Start of Material provided

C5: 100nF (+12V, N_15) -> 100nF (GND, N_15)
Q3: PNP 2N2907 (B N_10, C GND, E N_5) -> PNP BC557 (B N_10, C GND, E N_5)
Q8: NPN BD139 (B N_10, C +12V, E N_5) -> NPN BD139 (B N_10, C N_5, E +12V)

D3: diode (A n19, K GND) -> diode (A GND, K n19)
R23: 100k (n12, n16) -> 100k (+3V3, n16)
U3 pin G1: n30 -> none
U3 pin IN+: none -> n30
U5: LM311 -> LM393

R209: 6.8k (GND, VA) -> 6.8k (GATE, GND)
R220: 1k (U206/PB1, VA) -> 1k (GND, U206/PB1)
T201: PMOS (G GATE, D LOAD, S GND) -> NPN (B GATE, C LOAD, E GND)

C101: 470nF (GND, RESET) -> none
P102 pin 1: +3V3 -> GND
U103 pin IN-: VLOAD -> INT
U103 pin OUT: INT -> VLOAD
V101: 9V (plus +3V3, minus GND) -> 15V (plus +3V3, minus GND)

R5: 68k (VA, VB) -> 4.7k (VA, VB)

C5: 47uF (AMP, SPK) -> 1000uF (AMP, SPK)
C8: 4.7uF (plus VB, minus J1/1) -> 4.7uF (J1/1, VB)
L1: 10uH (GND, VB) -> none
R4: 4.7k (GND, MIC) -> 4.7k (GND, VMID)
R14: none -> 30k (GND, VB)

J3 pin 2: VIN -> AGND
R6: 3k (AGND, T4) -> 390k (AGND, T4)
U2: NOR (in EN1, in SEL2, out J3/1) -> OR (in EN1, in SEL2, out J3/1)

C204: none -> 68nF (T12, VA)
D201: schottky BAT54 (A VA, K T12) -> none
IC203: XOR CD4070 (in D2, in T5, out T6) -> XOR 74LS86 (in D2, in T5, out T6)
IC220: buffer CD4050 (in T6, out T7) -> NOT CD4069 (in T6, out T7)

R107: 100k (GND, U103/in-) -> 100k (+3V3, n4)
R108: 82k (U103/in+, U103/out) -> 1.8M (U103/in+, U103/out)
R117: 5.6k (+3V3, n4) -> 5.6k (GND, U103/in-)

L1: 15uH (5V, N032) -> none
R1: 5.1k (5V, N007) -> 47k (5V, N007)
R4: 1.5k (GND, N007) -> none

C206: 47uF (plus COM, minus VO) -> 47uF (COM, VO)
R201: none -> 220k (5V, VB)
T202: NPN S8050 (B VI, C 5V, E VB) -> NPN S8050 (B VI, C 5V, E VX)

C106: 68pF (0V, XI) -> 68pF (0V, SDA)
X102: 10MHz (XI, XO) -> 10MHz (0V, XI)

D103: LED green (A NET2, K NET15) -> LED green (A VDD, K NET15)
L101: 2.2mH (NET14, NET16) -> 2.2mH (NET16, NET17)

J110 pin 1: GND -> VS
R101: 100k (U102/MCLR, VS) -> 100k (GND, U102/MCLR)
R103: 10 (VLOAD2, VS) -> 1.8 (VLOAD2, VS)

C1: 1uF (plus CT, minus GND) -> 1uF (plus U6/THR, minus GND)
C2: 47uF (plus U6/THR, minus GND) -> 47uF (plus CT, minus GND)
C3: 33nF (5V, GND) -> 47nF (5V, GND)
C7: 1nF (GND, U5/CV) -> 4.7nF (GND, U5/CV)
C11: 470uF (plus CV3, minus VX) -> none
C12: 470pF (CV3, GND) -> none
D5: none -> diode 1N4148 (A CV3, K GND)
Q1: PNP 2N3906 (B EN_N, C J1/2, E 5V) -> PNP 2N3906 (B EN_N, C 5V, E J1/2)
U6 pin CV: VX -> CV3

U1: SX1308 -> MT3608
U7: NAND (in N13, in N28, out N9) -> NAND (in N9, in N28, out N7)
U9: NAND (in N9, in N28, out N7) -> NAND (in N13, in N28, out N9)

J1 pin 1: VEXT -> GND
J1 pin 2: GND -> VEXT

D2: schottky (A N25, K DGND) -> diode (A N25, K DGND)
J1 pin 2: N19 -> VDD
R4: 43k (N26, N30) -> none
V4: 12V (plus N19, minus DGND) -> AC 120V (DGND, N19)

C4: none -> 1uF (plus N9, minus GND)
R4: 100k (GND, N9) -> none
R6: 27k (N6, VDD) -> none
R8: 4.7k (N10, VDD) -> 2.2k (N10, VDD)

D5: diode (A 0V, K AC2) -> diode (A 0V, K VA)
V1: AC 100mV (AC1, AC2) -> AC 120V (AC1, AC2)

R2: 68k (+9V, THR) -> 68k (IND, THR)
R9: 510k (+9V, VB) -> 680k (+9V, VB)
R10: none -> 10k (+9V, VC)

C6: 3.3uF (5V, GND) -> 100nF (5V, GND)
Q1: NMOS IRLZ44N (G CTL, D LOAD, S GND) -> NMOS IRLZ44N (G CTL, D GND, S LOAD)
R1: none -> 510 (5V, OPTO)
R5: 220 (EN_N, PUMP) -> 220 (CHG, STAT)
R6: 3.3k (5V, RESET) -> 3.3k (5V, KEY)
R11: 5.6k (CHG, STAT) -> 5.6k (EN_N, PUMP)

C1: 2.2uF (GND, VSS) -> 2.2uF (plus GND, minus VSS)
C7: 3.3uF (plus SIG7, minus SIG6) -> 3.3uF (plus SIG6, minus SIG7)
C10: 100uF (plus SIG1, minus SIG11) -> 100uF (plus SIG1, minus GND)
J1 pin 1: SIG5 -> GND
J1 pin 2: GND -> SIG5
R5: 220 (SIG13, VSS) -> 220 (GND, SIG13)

End of Material provided

Using the records above, copy word for word the line with "R201: none -> 220k (5V, VB)", the line with "C4: none -> 1uF (plus N9, minus GND)", and every line between them.

R201: none -> 220k (5V, VB)
T202: NPN S8050 (B VI, C 5V, E VB) -> NPN S8050 (B VI, C 5V, E VX)

C106: 68pF (0V, XI) -> 68pF (0V, SDA)
X102: 10MHz (XI, XO) -> 10MHz (0V, XI)

D103: LED green (A NET2, K NET15) -> LED green (A VDD, K NET15)
L101: 2.2mH (NET14, NET16) -> 2.2mH (NET16, NET17)

J110 pin 1: GND -> VS
R101: 100k (U102/MCLR, VS) -> 100k (GND, U102/MCLR)
R103: 10 (VLOAD2, VS) -> 1.8 (VLOAD2, VS)

C1: 1uF (plus CT, minus GND) -> 1uF (plus U6/THR, minus GND)
C2: 47uF (plus U6/THR, minus GND) -> 47uF (plus CT, minus GND)
C3: 33nF (5V, GND) -> 47nF (5V, GND)
C7: 1nF (GND, U5/CV) -> 4.7nF (GND, U5/CV)
C11: 470uF (plus CV3, minus VX) -> none
C12: 470pF (CV3, GND) -> none
D5: none -> diode 1N4148 (A CV3, K GND)
Q1: PNP 2N3906 (B EN_N, C J1/2, E 5V) -> PNP 2N3906 (B EN_N, C 5V, E J1/2)
U6 pin CV: VX -> CV3

U1: SX1308 -> MT3608
U7: NAND (in N13, in N28, out N9) -> NAND (in N9, in N28, out N7)
U9: NAND (in N9, in N28, out N7) -> NAND (in N13, in N28, out N9)

J1 pin 1: VEXT -> GND
J1 pin 2: GND -> VEXT

D2: schottky (A N25, K DGND) -> diode (A N25, K DGND)
J1 pin 2: N19 -> VDD
R4: 43k (N26, N30) -> none
V4: 12V (plus N19, minus DGND) -> AC 120V (DGND, N19)

C4: none -> 1uF (plus N9, minus GND)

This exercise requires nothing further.